## Material provided
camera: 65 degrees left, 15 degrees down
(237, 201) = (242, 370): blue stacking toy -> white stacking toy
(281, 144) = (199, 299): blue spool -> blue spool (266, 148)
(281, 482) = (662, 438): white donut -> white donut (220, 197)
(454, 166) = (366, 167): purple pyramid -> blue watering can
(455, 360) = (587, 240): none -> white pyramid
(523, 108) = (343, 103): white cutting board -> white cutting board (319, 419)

## Problem description
Only a number is required here: the count of lines in these entries that hold "pyramid".

## Answer space
2